_PROBLEM DETAILS_
Type out each record word for word. Pictures stay out.

_RAW DATA_
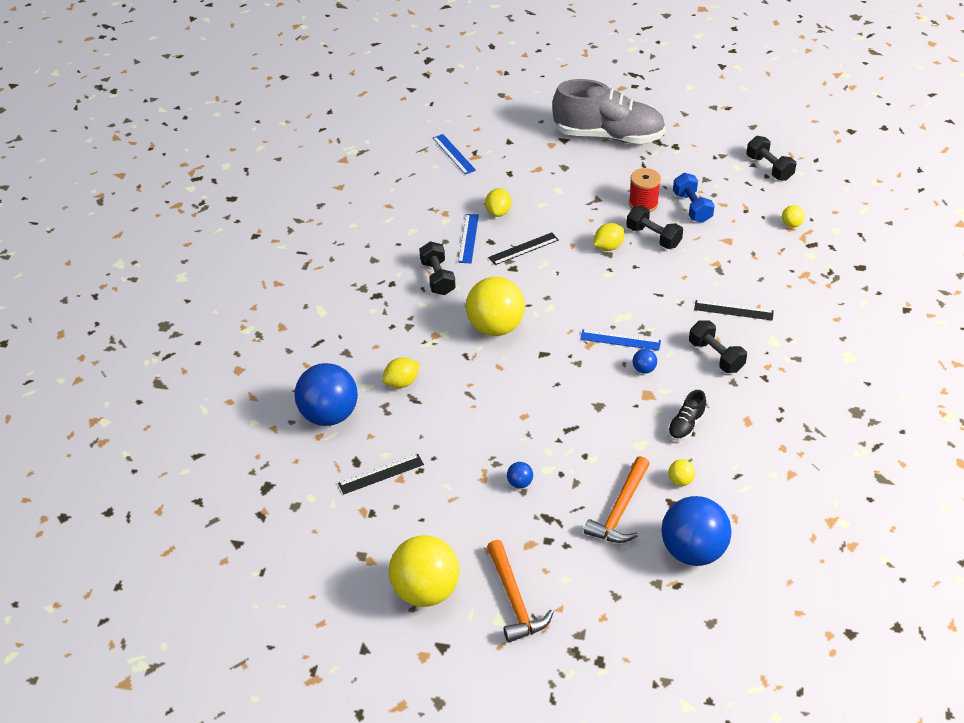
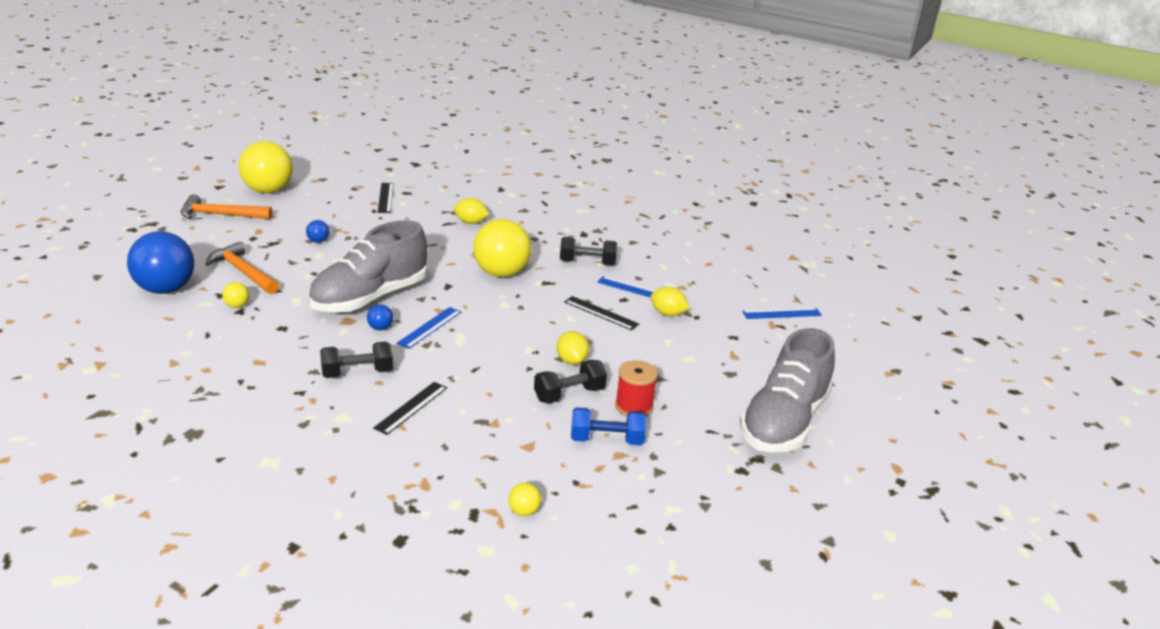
camera: 105 degrees right, 15 degrees down
(329, 415) = (462, 192): blue ball -> none
(401, 382) = (470, 222): yellow lemon -> yellow lemon turned 60 degrees counterclockwise
(523, 249) = (601, 313): black ruler -> black ruler turned 45 degrees counterclockwise
(601, 396) = (369, 298): none -> grey shoe
(686, 425) = (291, 328): black shoe -> none
(769, 168) = (656, 540): black dumbbell -> none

_SOLUTION TO THIS PROBLEM_
camera: 105 degrees right, 15 degrees down
(329, 415) = (462, 192): blue ball -> none
(401, 382) = (470, 222): yellow lemon -> yellow lemon turned 60 degrees counterclockwise
(523, 249) = (601, 313): black ruler -> black ruler turned 45 degrees counterclockwise
(601, 396) = (369, 298): none -> grey shoe
(686, 425) = (291, 328): black shoe -> none
(769, 168) = (656, 540): black dumbbell -> none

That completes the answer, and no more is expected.